EXERCISE DIRECTIONS | Output all the data exactly. Pictures do not belong in the copy.

--- MATERIAL TO PROCESS ---

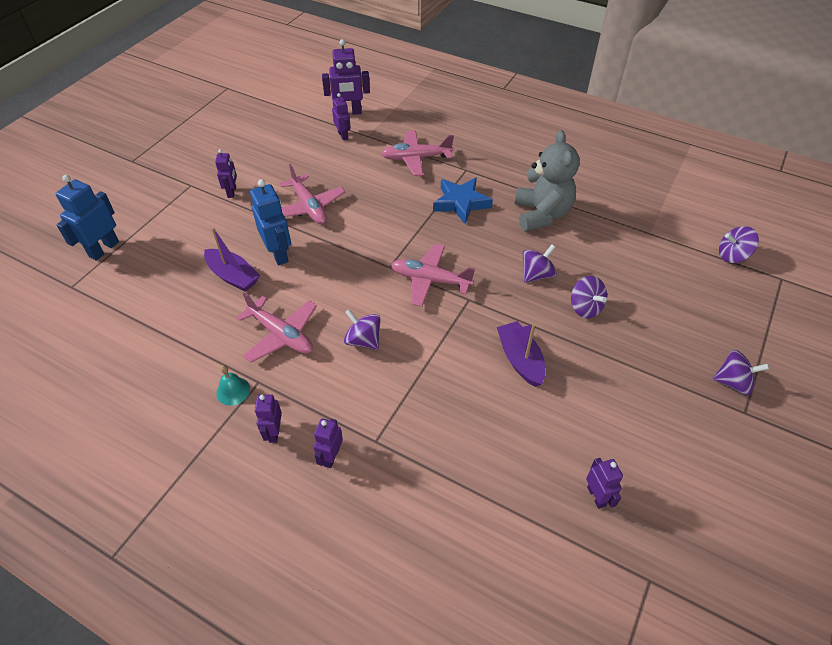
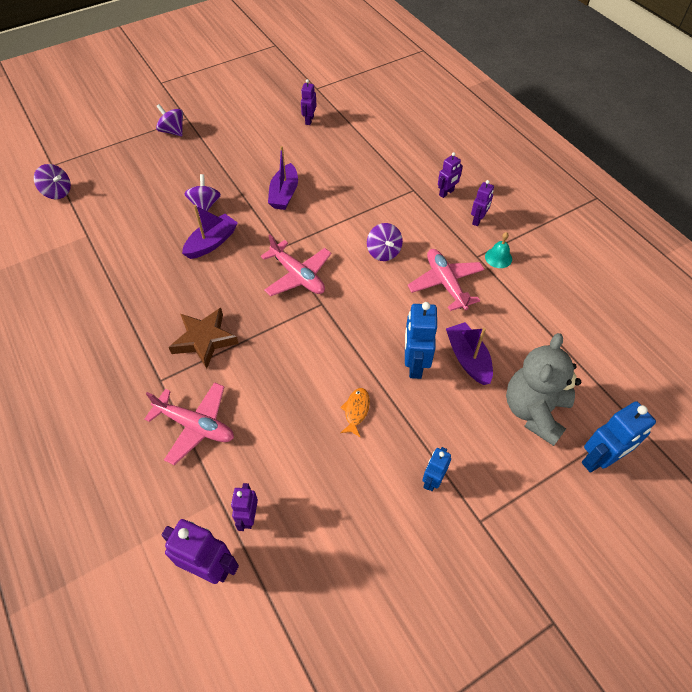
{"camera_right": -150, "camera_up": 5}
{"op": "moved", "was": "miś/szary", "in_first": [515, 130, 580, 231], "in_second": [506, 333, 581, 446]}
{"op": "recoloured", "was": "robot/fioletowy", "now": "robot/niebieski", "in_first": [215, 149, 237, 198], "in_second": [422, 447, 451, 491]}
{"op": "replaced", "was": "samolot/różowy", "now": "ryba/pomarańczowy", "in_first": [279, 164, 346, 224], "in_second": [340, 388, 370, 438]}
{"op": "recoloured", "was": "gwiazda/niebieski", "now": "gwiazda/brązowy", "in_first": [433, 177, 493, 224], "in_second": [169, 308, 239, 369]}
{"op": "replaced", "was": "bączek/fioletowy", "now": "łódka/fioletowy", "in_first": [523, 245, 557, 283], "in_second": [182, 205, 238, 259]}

---

ANSWER AREA |
{"camera_right": -150, "camera_up": 5}
{"op": "moved", "was": "miś/szary", "in_first": [515, 130, 580, 231], "in_second": [506, 333, 581, 446]}
{"op": "recoloured", "was": "robot/fioletowy", "now": "robot/niebieski", "in_first": [215, 149, 237, 198], "in_second": [422, 447, 451, 491]}
{"op": "replaced", "was": "samolot/różowy", "now": "ryba/pomarańczowy", "in_first": [279, 164, 346, 224], "in_second": [340, 388, 370, 438]}
{"op": "recoloured", "was": "gwiazda/niebieski", "now": "gwiazda/brązowy", "in_first": [433, 177, 493, 224], "in_second": [169, 308, 239, 369]}
{"op": "replaced", "was": "bączek/fioletowy", "now": "łódka/fioletowy", "in_first": [523, 245, 557, 283], "in_second": [182, 205, 238, 259]}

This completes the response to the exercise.